▸ **WORK INSTRUCTIONS**:
Retype exactly the lines from the one containing "red rectangle: moved 11 px right" through the last line of the records below, including both, and leave out any pictures.

***

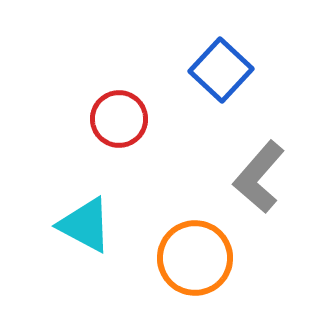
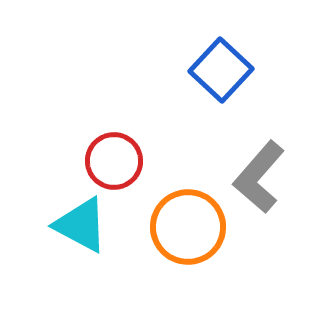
red circle: moved 5 px left, 42 px down
cyan triangle: moved 4 px left
orange circle: moved 7 px left, 31 px up
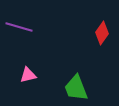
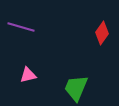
purple line: moved 2 px right
green trapezoid: rotated 44 degrees clockwise
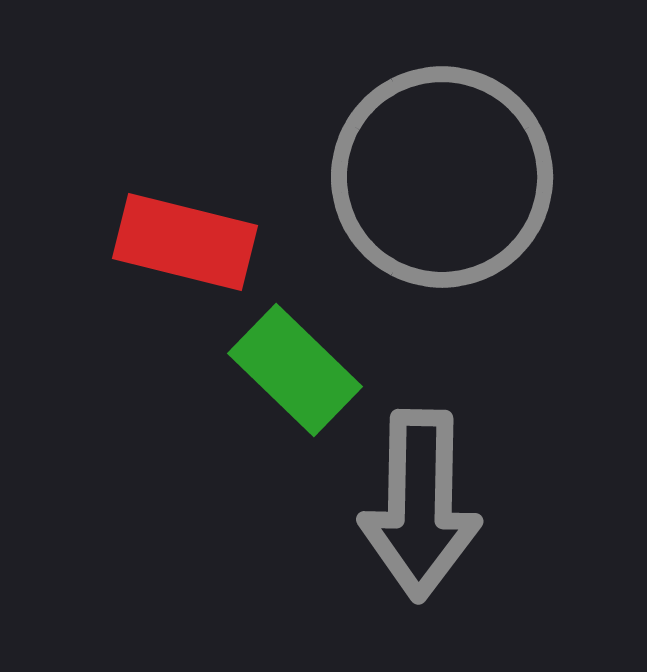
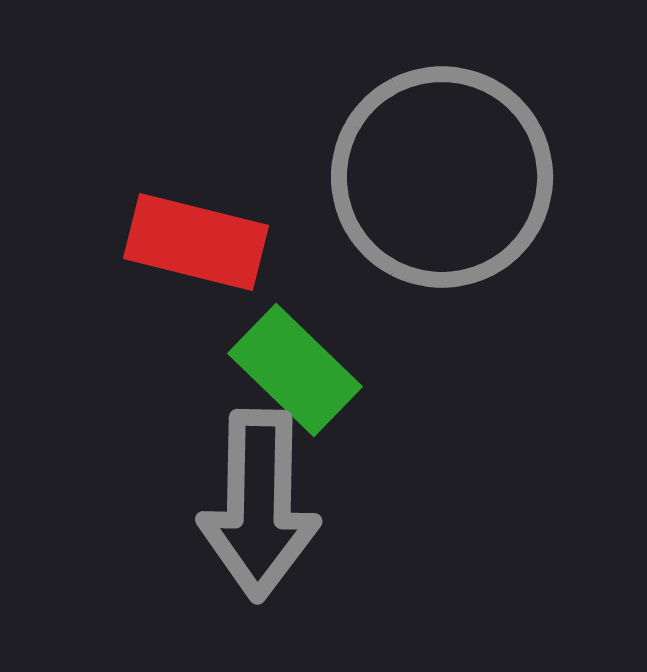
red rectangle: moved 11 px right
gray arrow: moved 161 px left
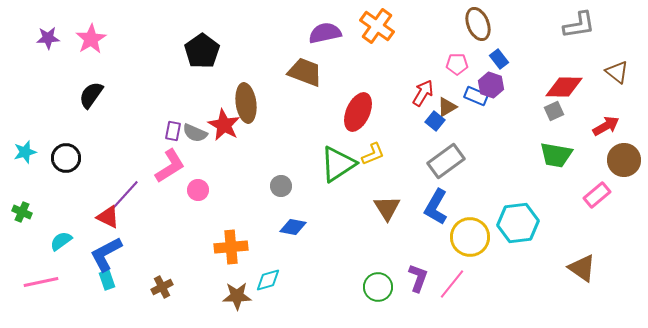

***

▸ **OUTPUT FOR THIS TASK**:
red rectangle: moved 11 px right
gray arrow: moved 161 px left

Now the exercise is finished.